### EXERCISE PROMPT
Return all of the data verbatim, dropping any picture.

--- SOURCE RECORDS Enclosed Below ---

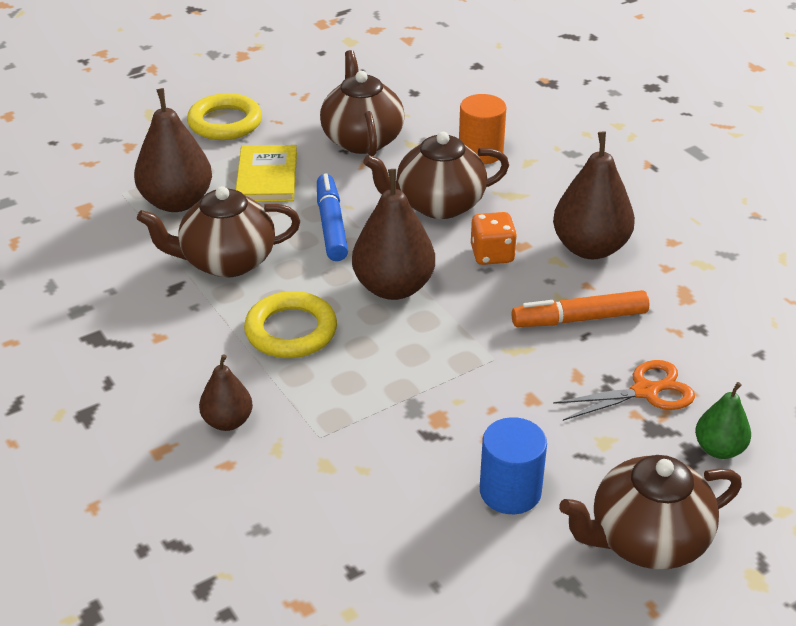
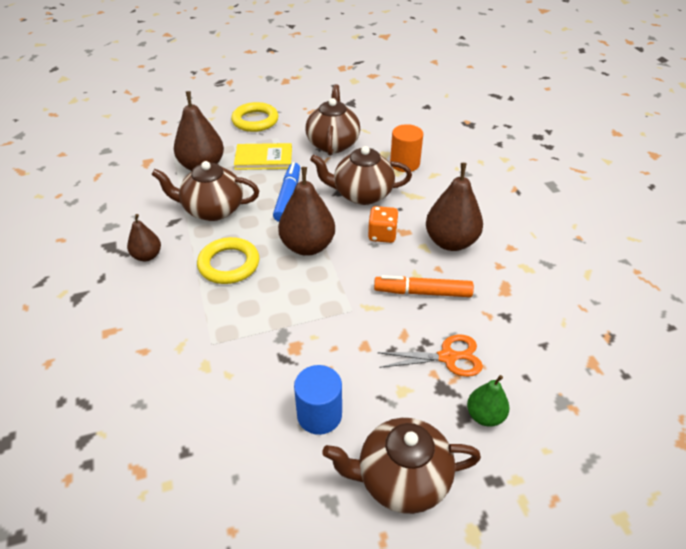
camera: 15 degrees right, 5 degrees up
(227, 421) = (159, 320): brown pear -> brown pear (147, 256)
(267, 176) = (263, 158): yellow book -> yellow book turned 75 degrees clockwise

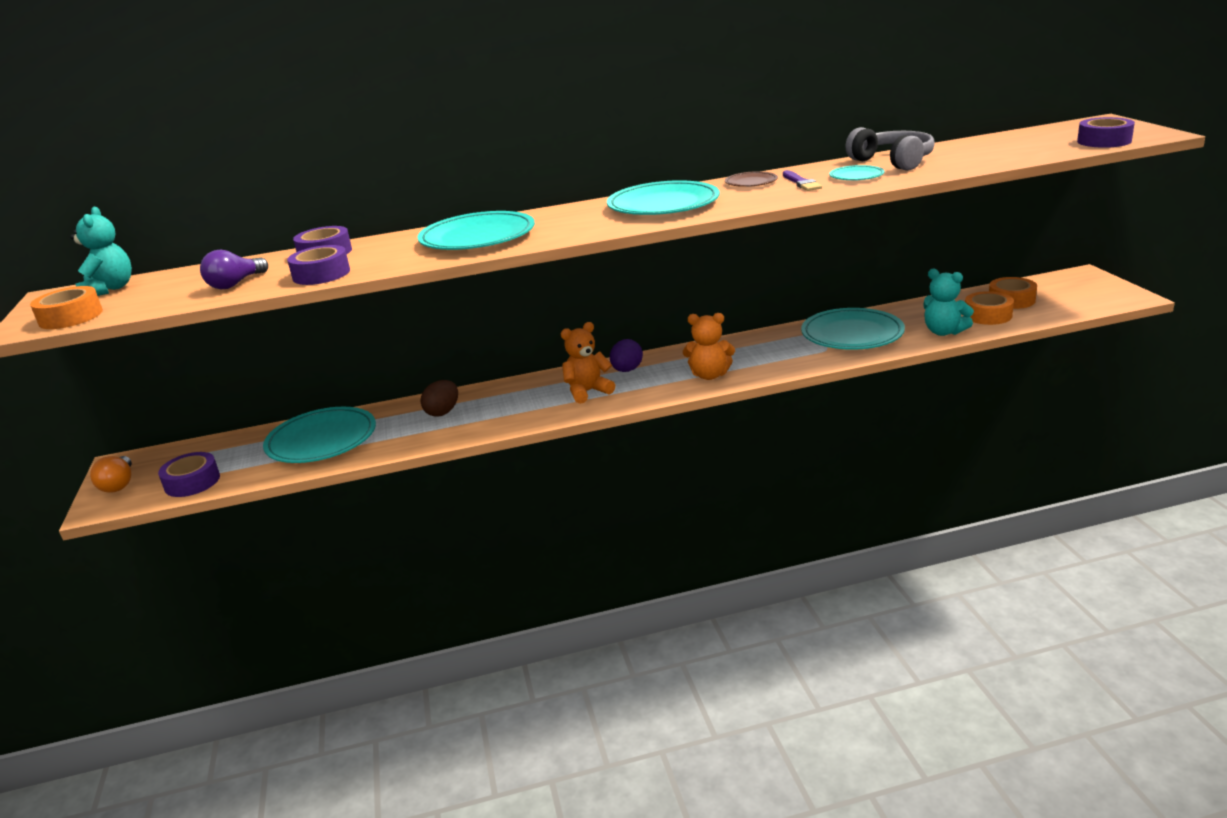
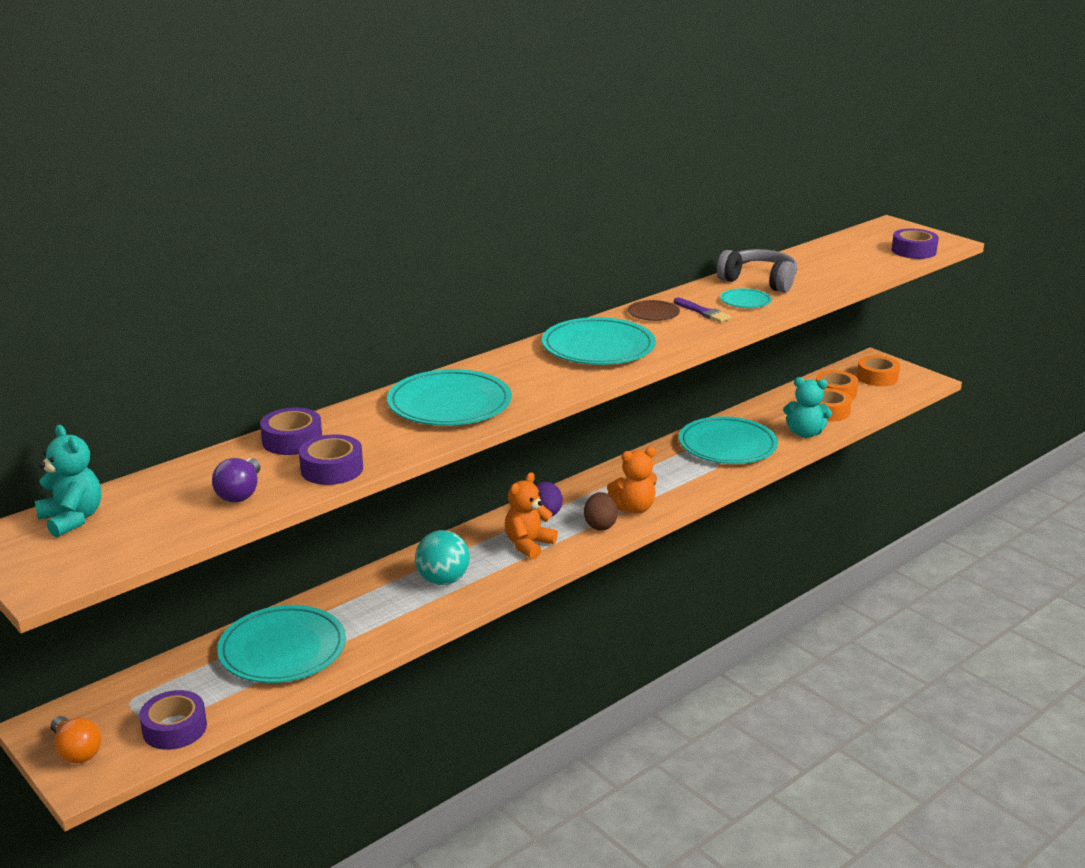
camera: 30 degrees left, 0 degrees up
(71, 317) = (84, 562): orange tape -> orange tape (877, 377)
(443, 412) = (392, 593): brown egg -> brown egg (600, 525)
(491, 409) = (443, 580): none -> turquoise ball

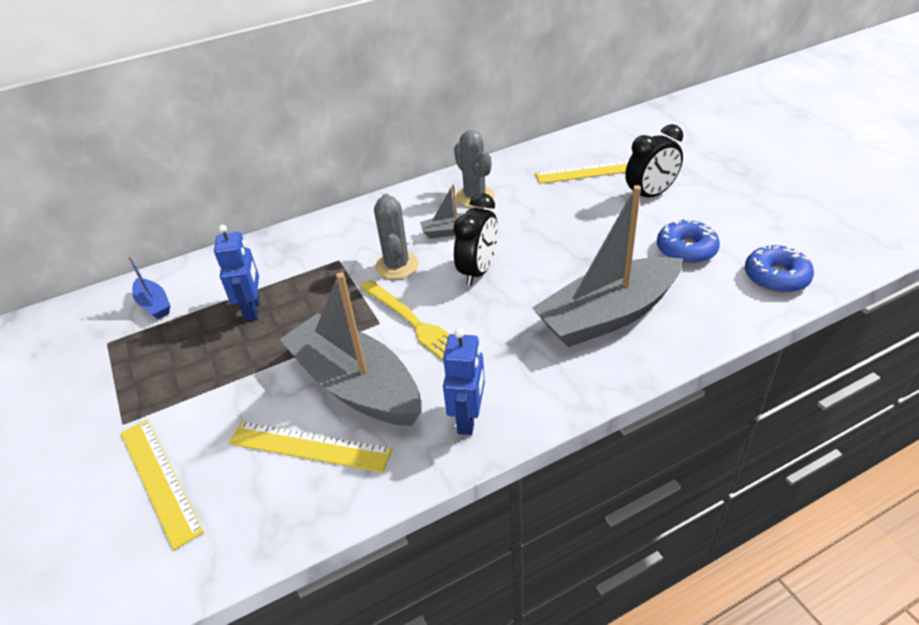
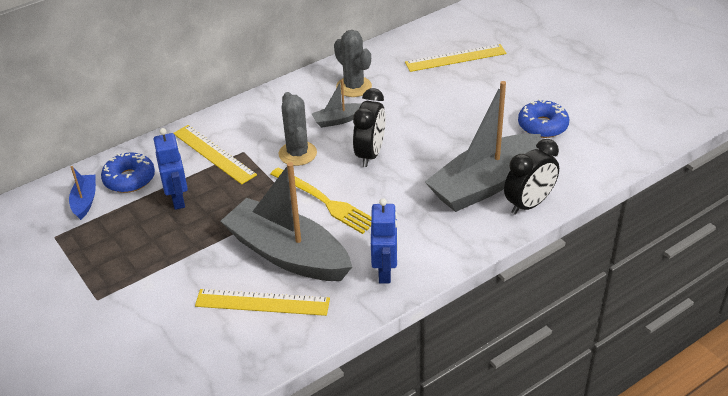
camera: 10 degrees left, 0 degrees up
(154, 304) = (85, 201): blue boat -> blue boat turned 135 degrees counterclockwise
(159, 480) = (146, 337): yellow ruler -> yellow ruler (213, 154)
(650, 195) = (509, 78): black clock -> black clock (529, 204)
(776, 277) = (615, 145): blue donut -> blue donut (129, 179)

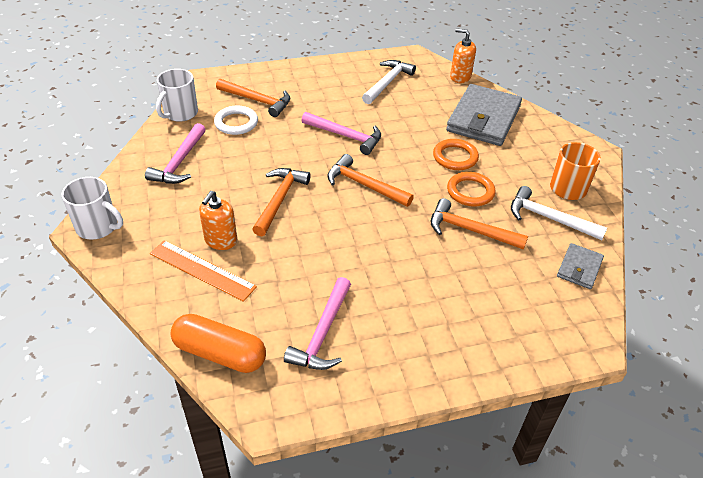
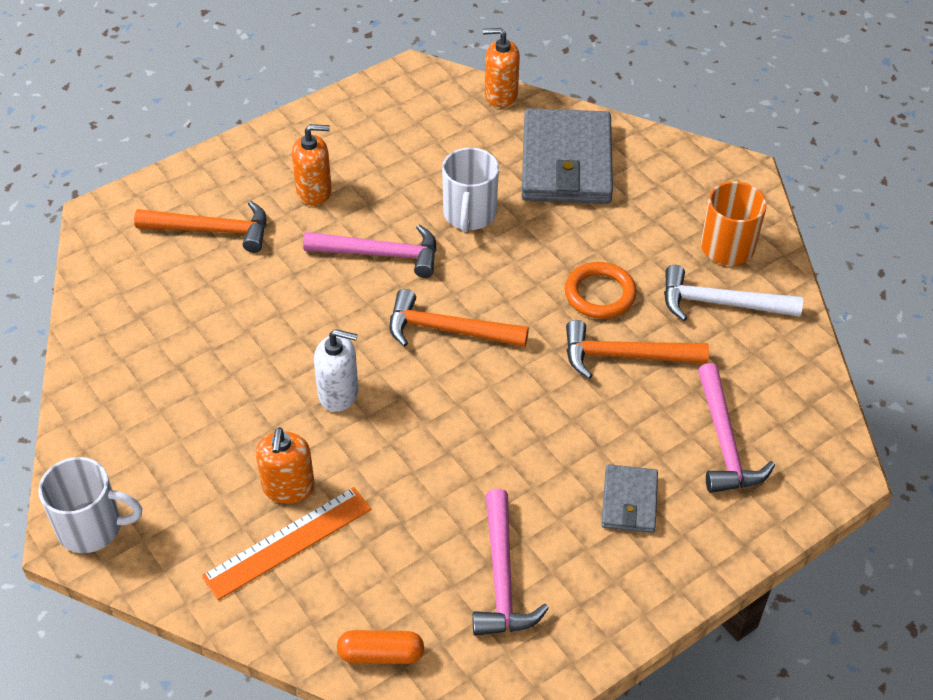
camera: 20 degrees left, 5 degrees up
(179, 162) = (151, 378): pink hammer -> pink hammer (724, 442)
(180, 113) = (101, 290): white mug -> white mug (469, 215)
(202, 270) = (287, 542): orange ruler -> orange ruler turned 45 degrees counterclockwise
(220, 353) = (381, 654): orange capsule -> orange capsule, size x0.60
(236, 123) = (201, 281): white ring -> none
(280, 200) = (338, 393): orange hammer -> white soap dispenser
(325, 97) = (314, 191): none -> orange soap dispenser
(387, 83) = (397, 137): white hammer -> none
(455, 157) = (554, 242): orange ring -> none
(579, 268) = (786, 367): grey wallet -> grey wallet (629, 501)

--- End of Enclosed SOURCE RECORDS ---

### EXPECTED OUTPUT
camera: 15 degrees right, 5 degrees up
(227, 421) = (159, 320): brown pear -> brown pear (147, 256)
(267, 176) = (263, 158): yellow book -> yellow book turned 75 degrees clockwise

camera: 30 degrees left, 0 degrees up
(71, 317) = (84, 562): orange tape -> orange tape (877, 377)
(443, 412) = (392, 593): brown egg -> brown egg (600, 525)
(491, 409) = (443, 580): none -> turquoise ball

camera: 10 degrees left, 0 degrees up
(154, 304) = (85, 201): blue boat -> blue boat turned 135 degrees counterclockwise
(159, 480) = (146, 337): yellow ruler -> yellow ruler (213, 154)
(650, 195) = (509, 78): black clock -> black clock (529, 204)
(776, 277) = (615, 145): blue donut -> blue donut (129, 179)

camera: 20 degrees left, 5 degrees up
(179, 162) = (151, 378): pink hammer -> pink hammer (724, 442)
(180, 113) = (101, 290): white mug -> white mug (469, 215)
(202, 270) = (287, 542): orange ruler -> orange ruler turned 45 degrees counterclockwise
(220, 353) = (381, 654): orange capsule -> orange capsule, size x0.60
(236, 123) = (201, 281): white ring -> none
(280, 200) = (338, 393): orange hammer -> white soap dispenser
(325, 97) = (314, 191): none -> orange soap dispenser
(387, 83) = (397, 137): white hammer -> none
(455, 157) = (554, 242): orange ring -> none
(579, 268) = (786, 367): grey wallet -> grey wallet (629, 501)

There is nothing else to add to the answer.